* _EXTRACTED MATERIAL_:
┌──

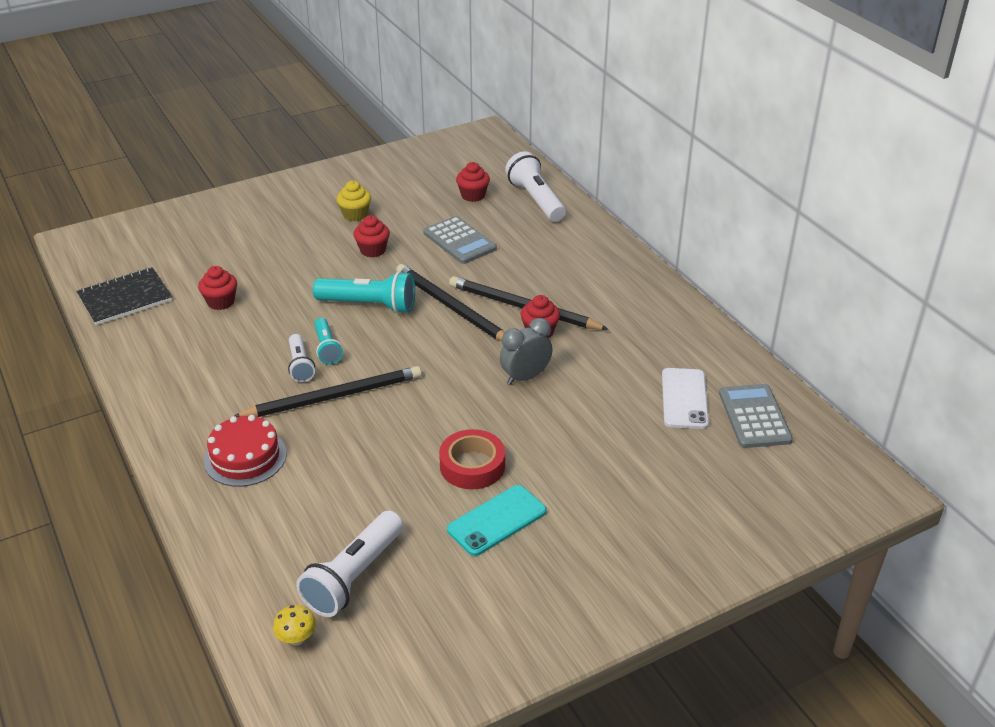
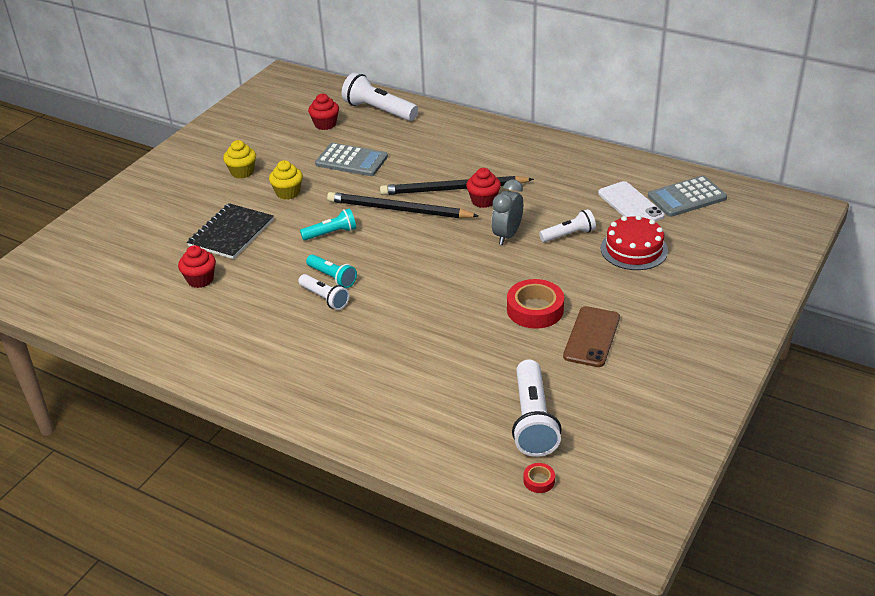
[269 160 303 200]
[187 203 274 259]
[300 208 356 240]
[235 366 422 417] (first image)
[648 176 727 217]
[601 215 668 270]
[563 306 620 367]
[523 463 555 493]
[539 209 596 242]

└──

* _EXERCISE INSTRUCTIONS_: Repeat the listing word for word, omitting the pictures.

* _EXPECTED ANSWER_:
[269 160 303 200]
[187 203 274 259]
[300 208 356 240]
[235 366 422 417] (first image)
[648 176 727 217]
[601 215 668 270]
[563 306 620 367]
[523 463 555 493]
[539 209 596 242]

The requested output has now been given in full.